## [Required action]
If a line of the records contains the word "insert", list it.

## [Listed entries]

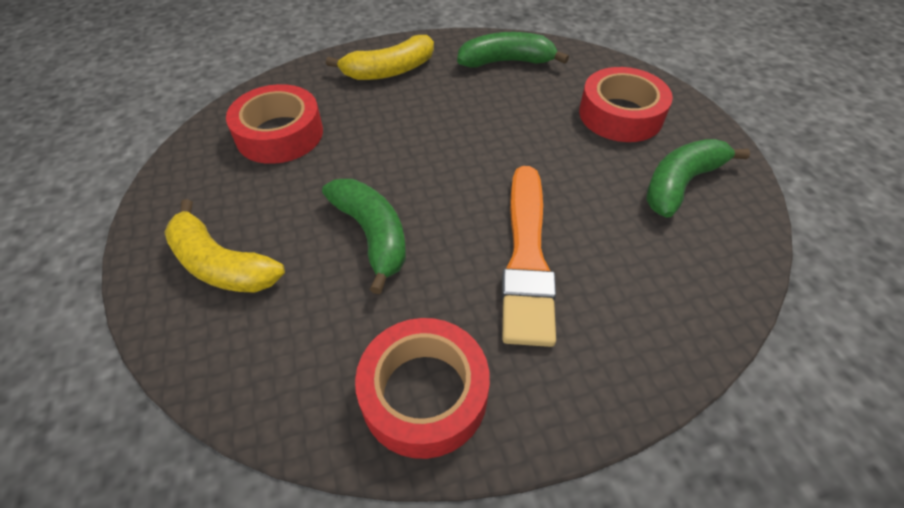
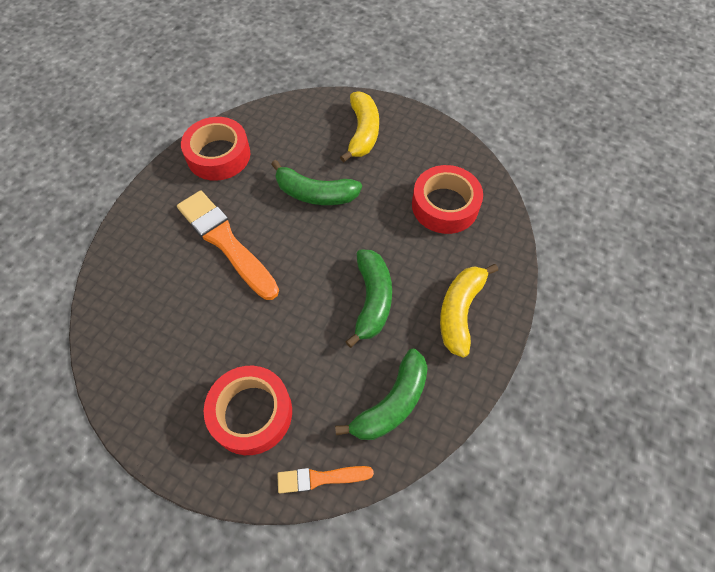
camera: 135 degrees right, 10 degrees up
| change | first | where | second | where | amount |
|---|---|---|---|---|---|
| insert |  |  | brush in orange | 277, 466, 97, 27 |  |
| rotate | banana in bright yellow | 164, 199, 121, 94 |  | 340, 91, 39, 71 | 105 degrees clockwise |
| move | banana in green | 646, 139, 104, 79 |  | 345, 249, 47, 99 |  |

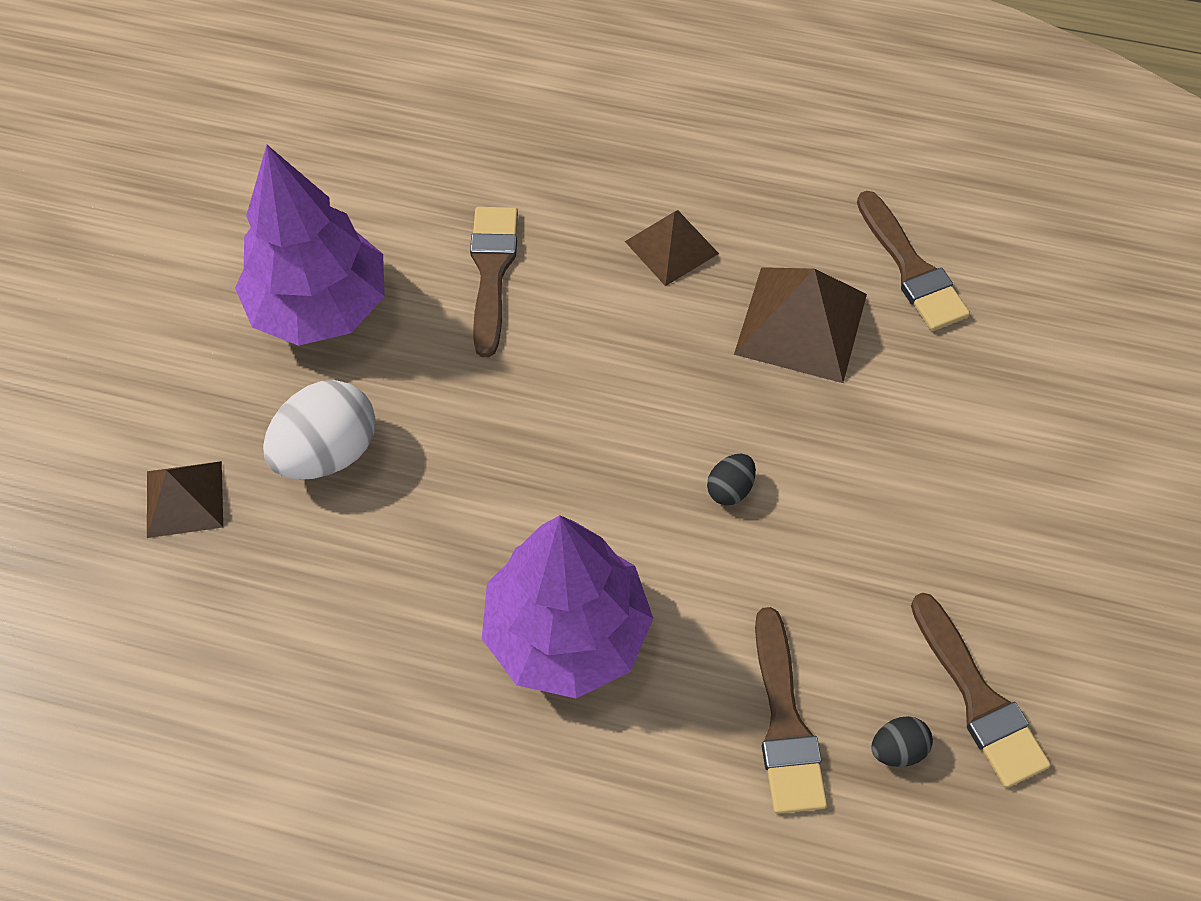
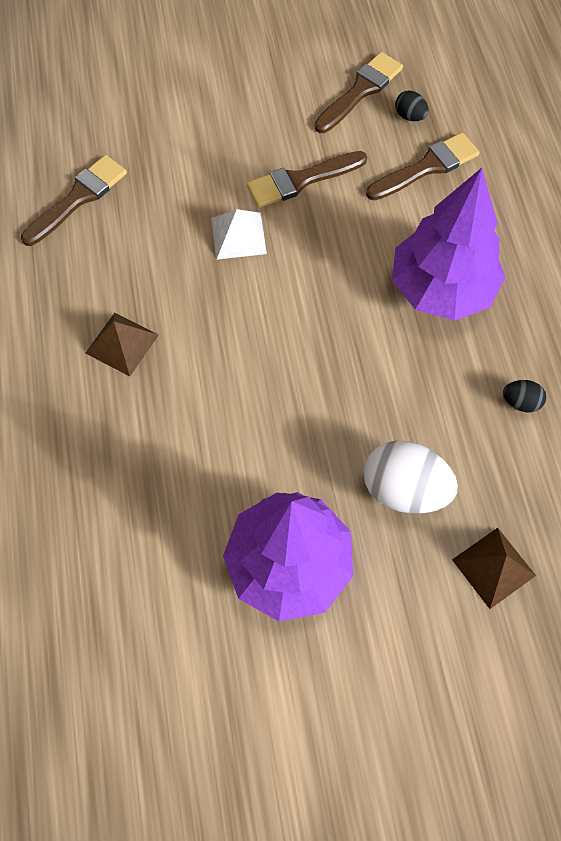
camera: 115 degrees left, 5 degrees up
| change | first | where | second | where | amount |
|---|---|---|---|---|---|
| insert |  |  | solid pyramid in pure white | 211, 209, 56, 51 |  |
| move | brush in brown | 470, 207, 48, 150 |  | 246, 151, 122, 57 |  |
| move | toy egg in ebony | 707, 454, 49, 51 |  | 503, 380, 43, 32 |  |
| delete | solid pyramid in brown | 734, 267, 133, 116 |  |  |  |

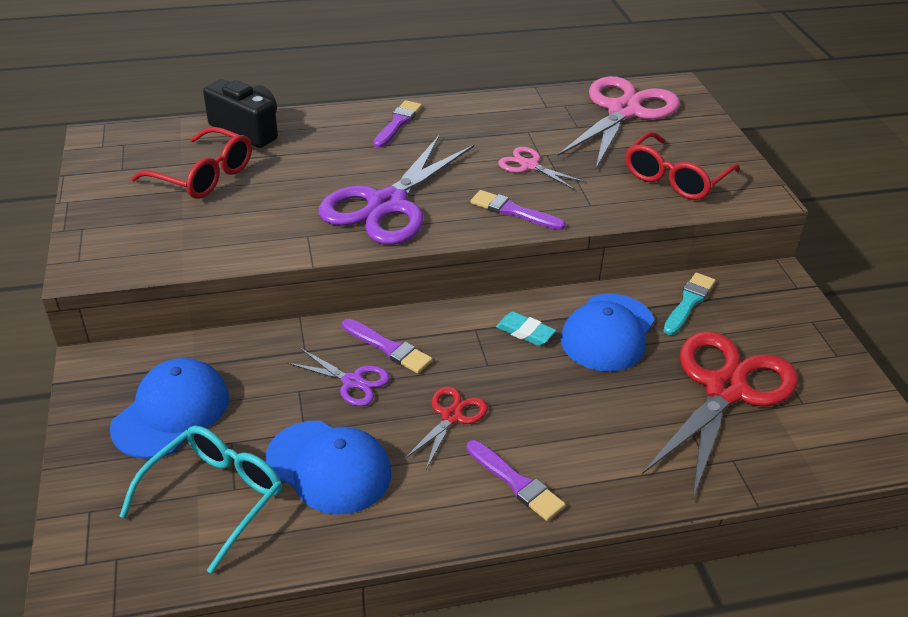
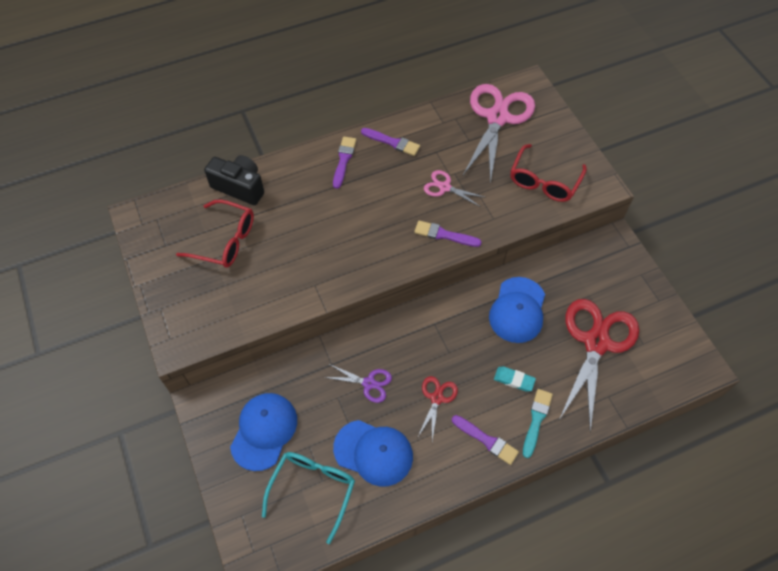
camera: 10 degrees left, 20 degrees up
| change | first | where | second | where | amount |
|---|---|---|---|---|---|
| move | brush in violet | 342, 319, 90, 54 |  | 361, 128, 59, 28 |  |
| move | gum eraser in aqua | 496, 311, 60, 35 |  | 494, 366, 42, 26 |  |
| move | brush in aqua | 663, 273, 52, 62 |  | 523, 389, 30, 69 |  |
| delete | scissors in violet | 318, 136, 156, 109 |  |  |  |

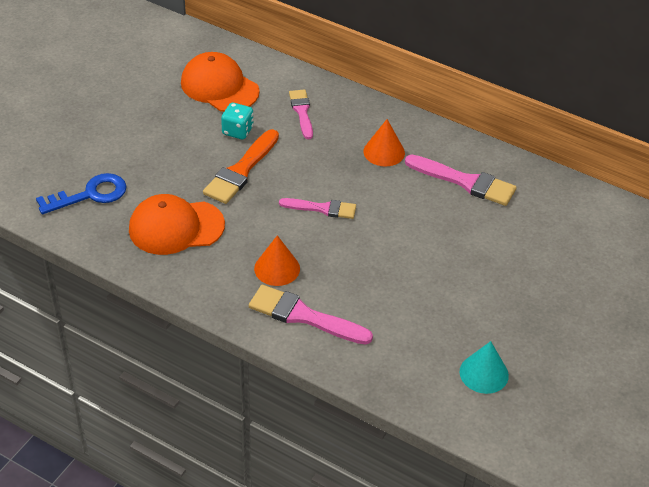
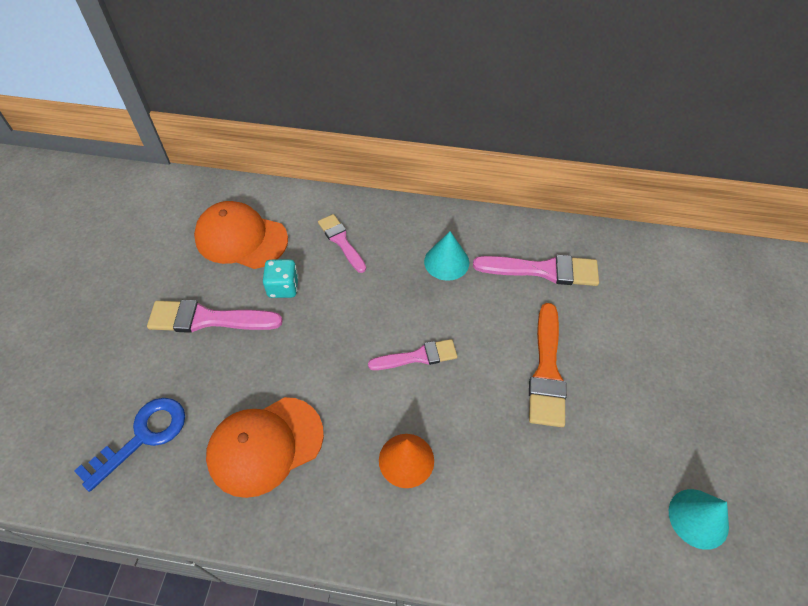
camera: 20 degrees left, 10 degrees up
| change | first | where | second | where | amount |
|---|---|---|---|---|---|
| move | brush in rosy | 249, 285, 124, 60 |  | 147, 300, 136, 33 |  |
| recolor | solid cone in orange | 363, 119, 42, 48 | solid cone in aqua | 424, 231, 45, 50 |  |
| move | brush in orange | 203, 129, 76, 75 |  | 529, 303, 38, 124 |  |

## [Output]
| insert |  |  | brush in orange | 277, 466, 97, 27 |  |
| insert |  |  | solid pyramid in pure white | 211, 209, 56, 51 |  |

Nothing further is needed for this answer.